▸ **Description of the task**: Without including any picture, return the complete set of records exactly.

(Material to process begins)

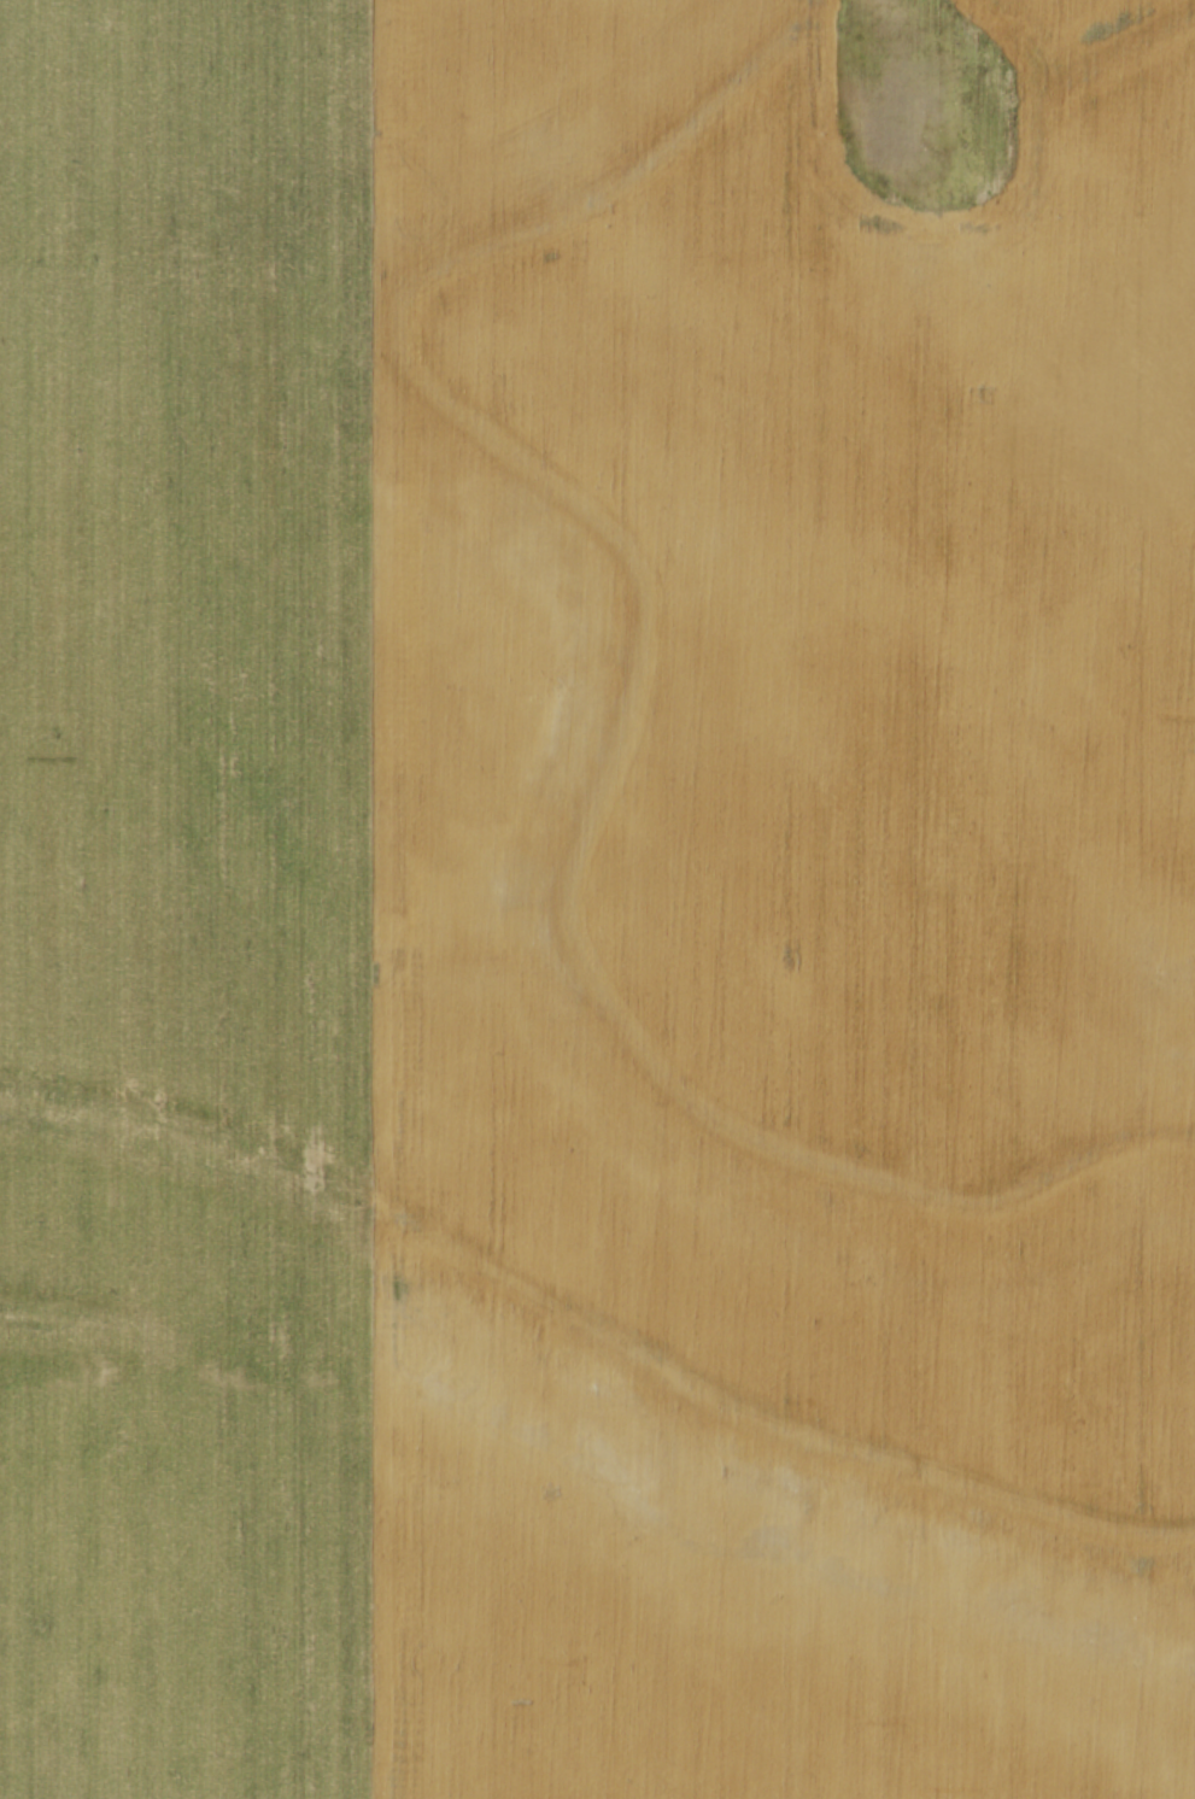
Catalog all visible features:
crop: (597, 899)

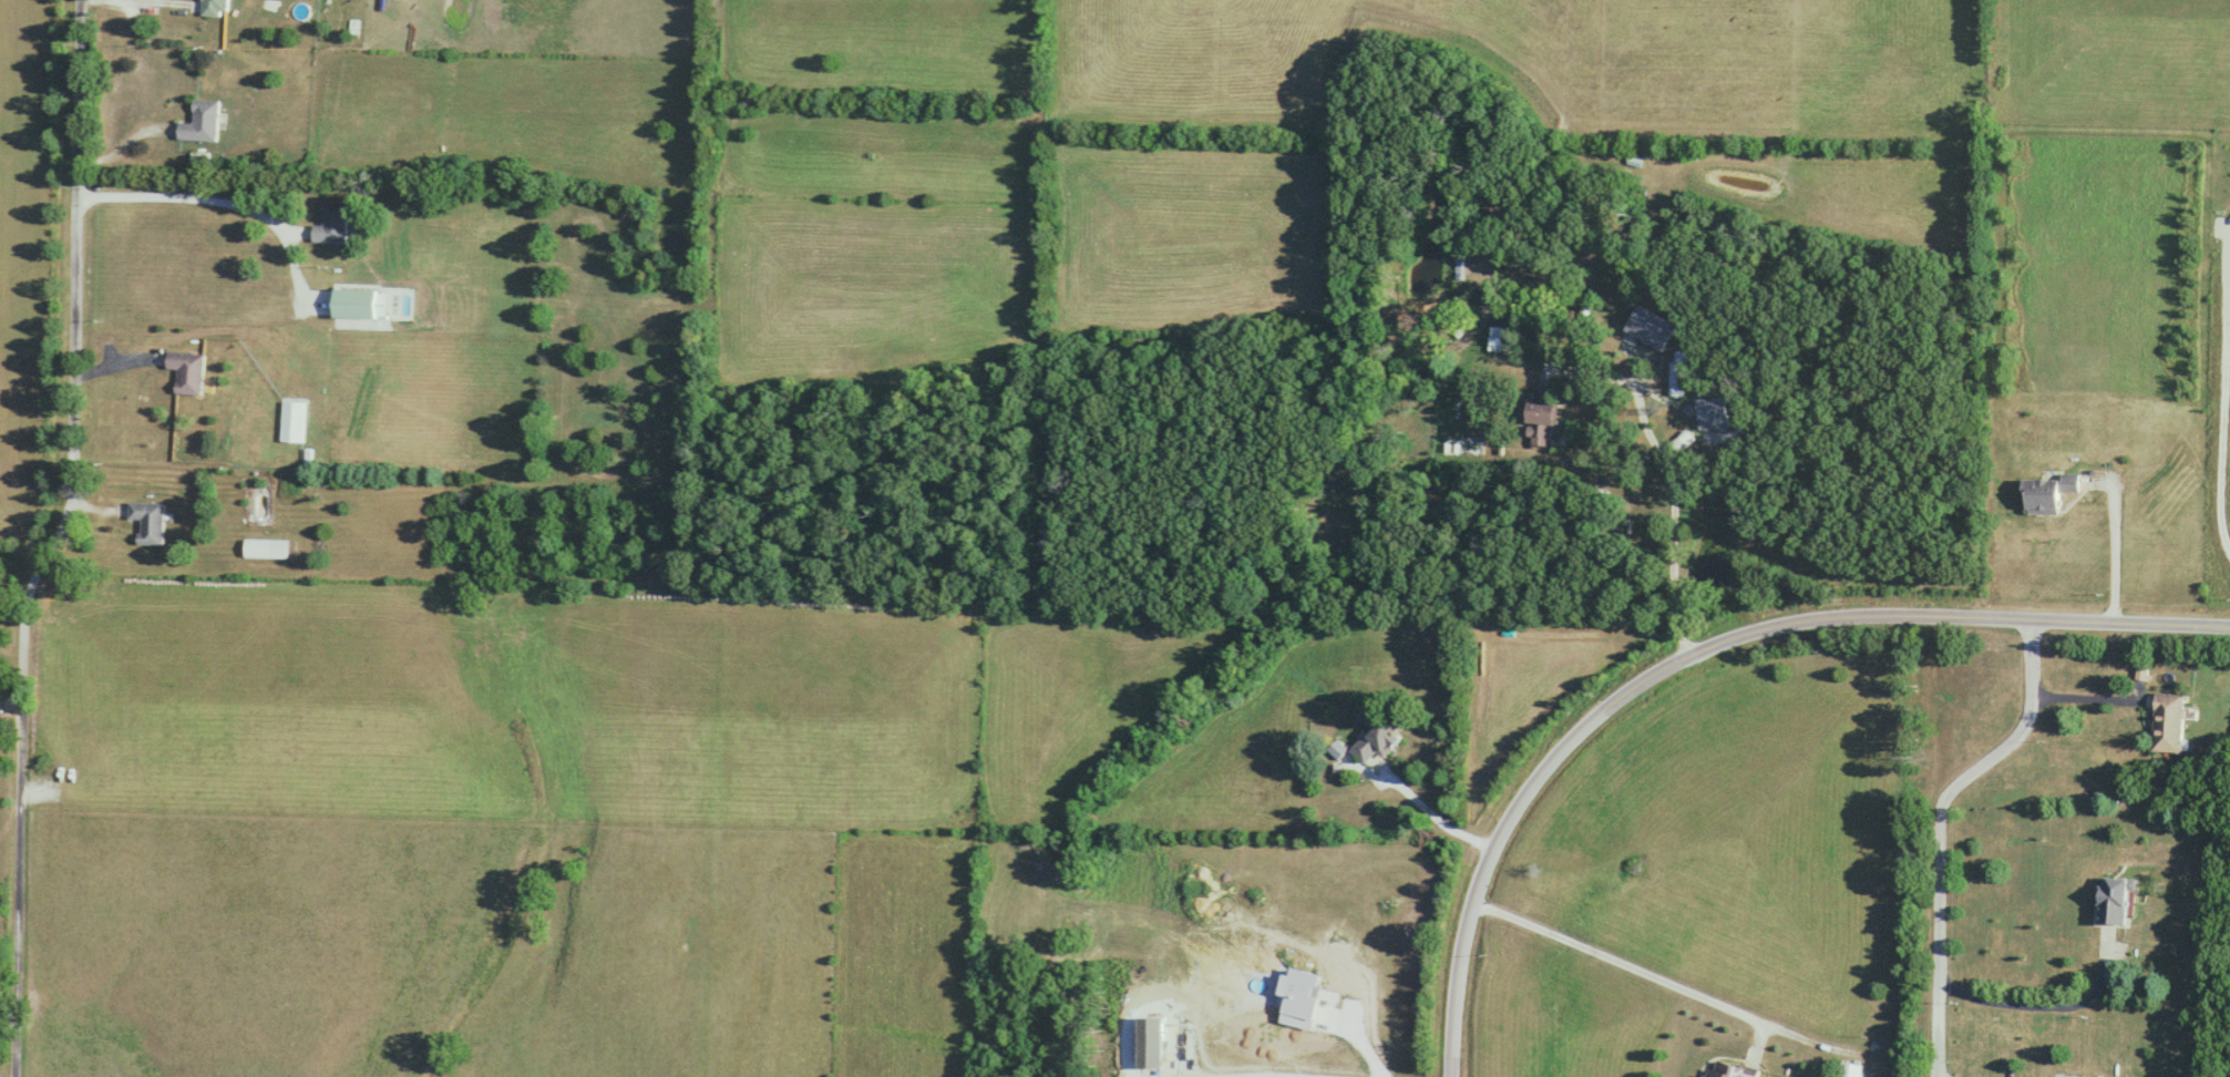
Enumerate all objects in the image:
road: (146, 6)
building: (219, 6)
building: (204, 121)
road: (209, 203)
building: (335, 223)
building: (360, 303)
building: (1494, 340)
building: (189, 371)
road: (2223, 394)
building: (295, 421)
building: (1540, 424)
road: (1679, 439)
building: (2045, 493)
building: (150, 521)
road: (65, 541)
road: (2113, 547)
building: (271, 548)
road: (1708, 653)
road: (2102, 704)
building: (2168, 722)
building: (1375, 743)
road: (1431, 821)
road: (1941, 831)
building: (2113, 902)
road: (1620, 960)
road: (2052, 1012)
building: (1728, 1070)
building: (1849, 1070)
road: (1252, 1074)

(Material to process ends)

▸ **Answer area**:
Catalog all visible features:
crop: (597, 899)

Enumerate all objects in the image:
road: (146, 6)
building: (219, 6)
building: (204, 121)
road: (209, 203)
building: (335, 223)
building: (360, 303)
building: (1494, 340)
building: (189, 371)
road: (2223, 394)
building: (295, 421)
building: (1540, 424)
road: (1679, 439)
building: (2045, 493)
building: (150, 521)
road: (65, 541)
road: (2113, 547)
building: (271, 548)
road: (1708, 653)
road: (2102, 704)
building: (2168, 722)
building: (1375, 743)
road: (1431, 821)
road: (1941, 831)
building: (2113, 902)
road: (1620, 960)
road: (2052, 1012)
building: (1728, 1070)
building: (1849, 1070)
road: (1252, 1074)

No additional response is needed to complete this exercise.